Lay out the lines starting at the one containing "The image size is (960, 540)." and ending at the one containing "Yes, blue denim" as a Markdown table with the columns Row and Line, giving each line its row number. Skip blank lines and leave out the pictures.

# Start of Data

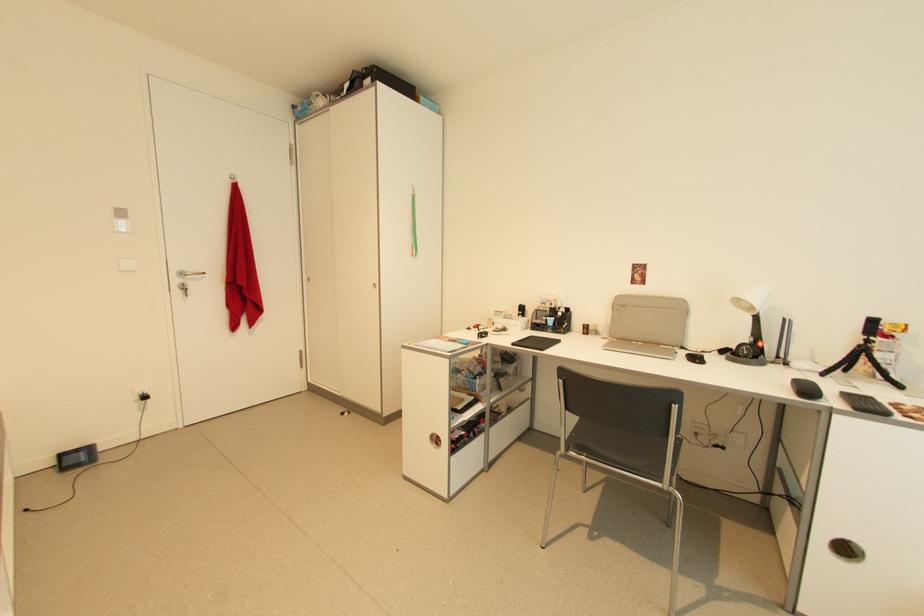
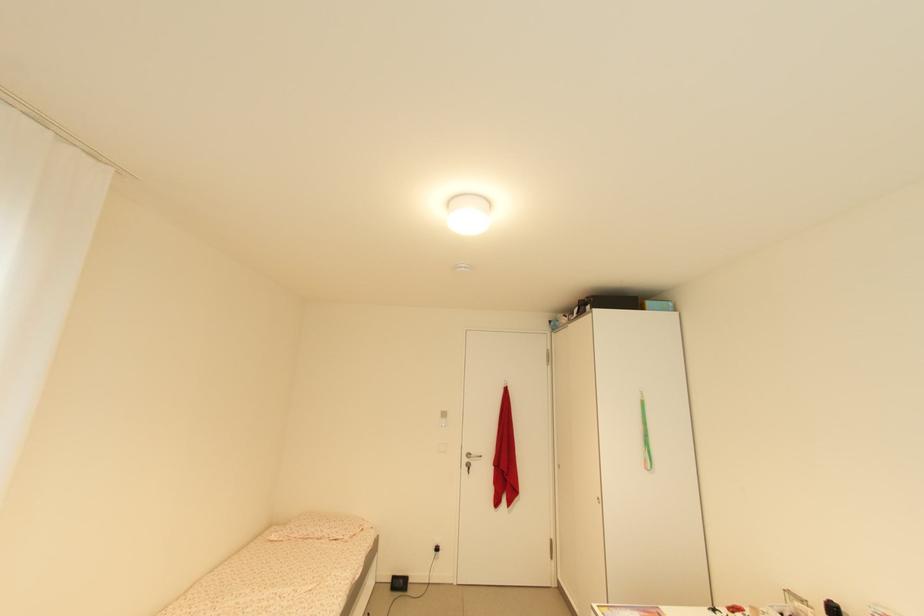
Find the pixel in the second image that matches the point at 372,70 in the first image.

(592, 299)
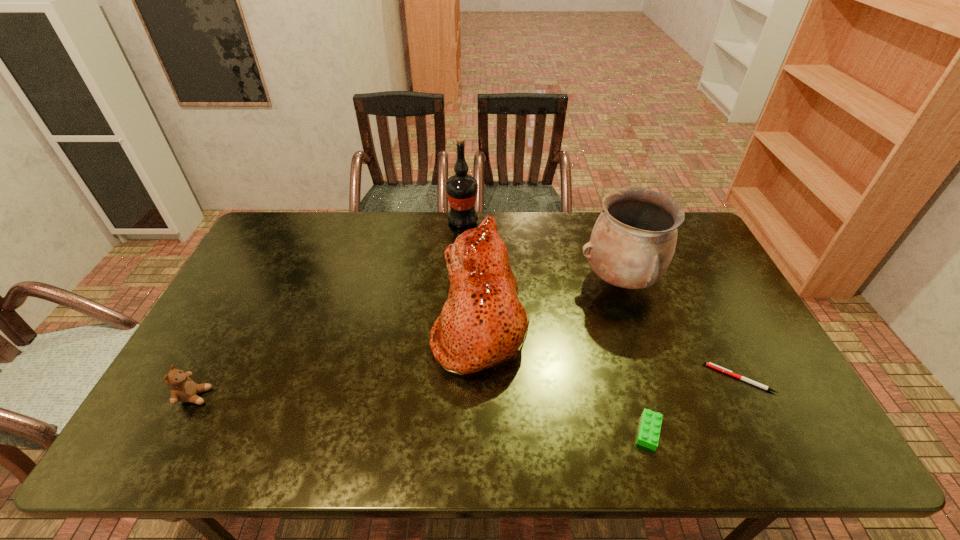
You are a GUI agent. You are given a task and a screenshot of the screen. Output one action in this format:
    pyautogui.click(x=<x>, y=<y>)
    Task: Click on the vacant space situated 0.240m on the back of the urn
    
    Given the screenshot: What is the action you would take?
    pyautogui.click(x=598, y=215)

Find the location of a particular element. free spot located on the face of the cat is located at coordinates (413, 323).

At what (x,y) coordinates should I click in order to perform the action: click on vacant space positioned 0.390m on the face of the cat. Please return your answer as a coordinate pair (x, y). This screenshot has height=540, width=960. Looking at the image, I should click on (299, 323).

The image size is (960, 540). Identify the location of vacant space located on the face of the cat. 402,323.

You are a GUI agent. You are given a task and a screenshot of the screen. Output one action in this format:
    pyautogui.click(x=<x>, y=<y>)
    Task: Click on the vacant space located 0.150m on the front-facing side of the teddy bear
    
    Given the screenshot: What is the action you would take?
    pyautogui.click(x=269, y=396)

This screenshot has height=540, width=960. What are the coordinates of `blank space located on the right of the Lego` in the screenshot? It's located at (776, 431).

Find the location of `vacant region located on the clicker of the pen`. vacant region located on the clicker of the pen is located at coordinates (647, 378).

What are the coordinates of `free space located 0.360m on the clicker of the pen` in the screenshot? It's located at (x=569, y=378).

Find the location of a particular element. This screenshot has height=540, width=960. vacant space located 0.370m on the clicker of the pen is located at coordinates (565, 378).

Identify the location of object positioned at the far edge. (461, 189).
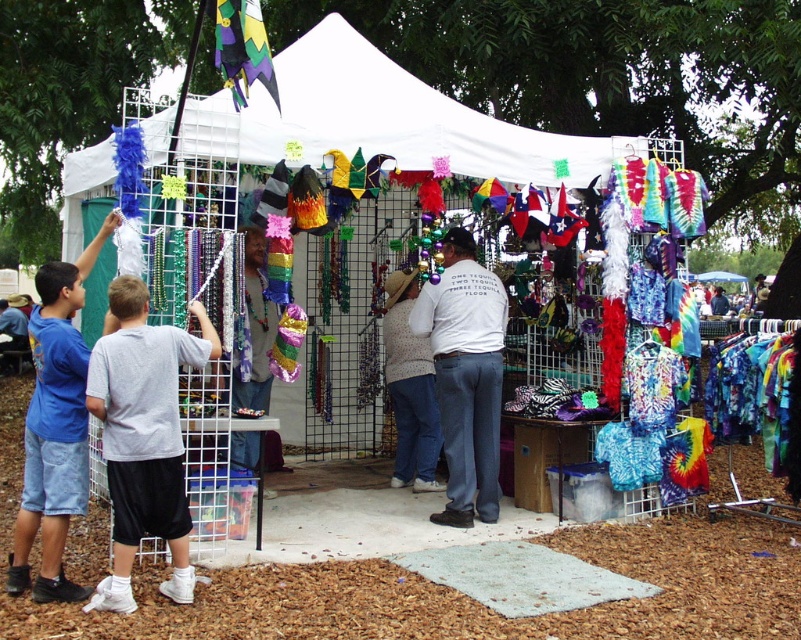
Can you confirm if blue denim shorts at lower left is wider than shiny metallic beads at center?

Yes, blue denim shorts at lower left is wider than shiny metallic beads at center.

Does blue denim shorts at lower left have a smaller size compared to shiny metallic beads at center?

Actually, blue denim shorts at lower left might be larger than shiny metallic beads at center.

Find the location of a particular element. The image size is (801, 640). blue denim shorts at lower left is located at coordinates (55, 428).

Image resolution: width=801 pixels, height=640 pixels. Find the location of `blue denim shorts at lower left`. blue denim shorts at lower left is located at coordinates (55, 428).

Is gray cotton shirt at left taller than blue denim shorts at lower left?

Incorrect, gray cotton shirt at left's height is not larger of blue denim shorts at lower left's.

Is gray cotton shirt at left shorter than blue denim shorts at lower left?

Yes.

Is point (160, 330) more distant than point (41, 358)?

No, it is in front of (41, 358).

You are a GUI agent. You are given a task and a screenshot of the screen. Output one action in this format:
    pyautogui.click(x=<x>, y=<y>)
    Task: Click on the gray cotton shirt at left
    This screenshot has height=640, width=801.
    Given the screenshot: What is the action you would take?
    (143, 436)

Can you confirm if white cotton shirt at center is thinner than shiny metallic beads at center?

No.

Can you confirm if white cotton shirt at center is positioned above shiny metallic beads at center?

No.

Where is `white cotton shirt at center`? Image resolution: width=801 pixels, height=640 pixels. white cotton shirt at center is located at coordinates (465, 376).

The height and width of the screenshot is (640, 801). In order to click on white cotton shirt at center in this screenshot , I will do `click(465, 376)`.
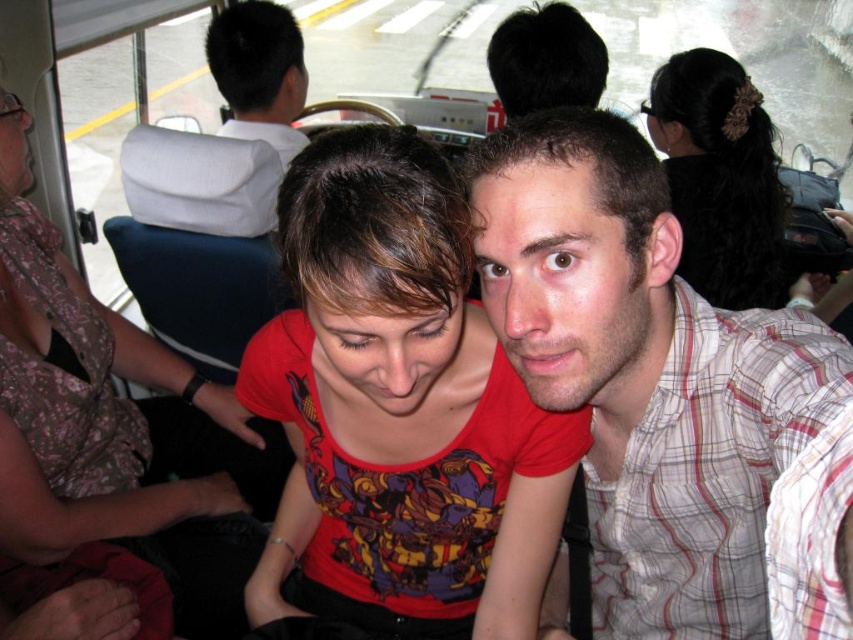
Is matte red t-shirt at center to the right of white shirt at upper center from the viewer's perspective?

Indeed, matte red t-shirt at center is positioned on the right side of white shirt at upper center.

Can you confirm if matte red t-shirt at center is positioned below white shirt at upper center?

Yes, matte red t-shirt at center is below white shirt at upper center.

Find the location of `matte red t-shirt at center`. matte red t-shirt at center is located at coordinates (399, 404).

Between matte red shirt at center and dark brown hair at upper right, which one has less height?

dark brown hair at upper right

You are a GUI agent. You are given a task and a screenshot of the screen. Output one action in this format:
    pyautogui.click(x=<x>, y=<y>)
    Task: Click on the matte red shirt at center
    
    Given the screenshot: What is the action you would take?
    pyautogui.click(x=111, y=426)

The image size is (853, 640). In order to click on plaid cotton shirt at center in this screenshot , I will do `click(646, 372)`.

Is plaid cotton shirt at center wider than white shirt at upper center?

Yes.

This screenshot has width=853, height=640. What are the coordinates of `plaid cotton shirt at center` in the screenshot? It's located at point(646,372).

I want to click on plaid cotton shirt at center, so click(x=646, y=372).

# End of Data

- _Task result_
| Row | Line |
|---|---|
| 1 | The image size is (960, 540). Identify the location of vacant space located on the face of the cat. 402,323. |
| 2 | You are a GUI agent. You are given a task and a screenshot of the screen. Output one action in this format: |
| 3 |     pyautogui.click(x=<x>, y=<y>) |
| 4 |     Task: Click on the vacant space located 0.150m on the front-facing side of the teddy bear |
| 5 |     Given the screenshot: What is the action you would take? |
| 6 |     pyautogui.click(x=269, y=396) |
| 7 | This screenshot has height=540, width=960. What are the coordinates of `blank space located on the right of the Lego` in the screenshot? It's located at (776, 431). |
| 8 | Find the location of `vacant region located on the clicker of the pen`. vacant region located on the clicker of the pen is located at coordinates (647, 378). |
| 9 | What are the coordinates of `free space located 0.360m on the clicker of the pen` in the screenshot? It's located at (x=569, y=378). |
| 10 | Find the location of a particular element. This screenshot has height=540, width=960. vacant space located 0.370m on the clicker of the pen is located at coordinates (565, 378). |
| 11 | Identify the location of object positioned at the far edge. (461, 189). |
| 12 | Can you confirm if blue denim shorts at lower left is wider than shiny metallic beads at center? |
| 13 | Yes, blue denim shorts at lower left is wider than shiny metallic beads at center. |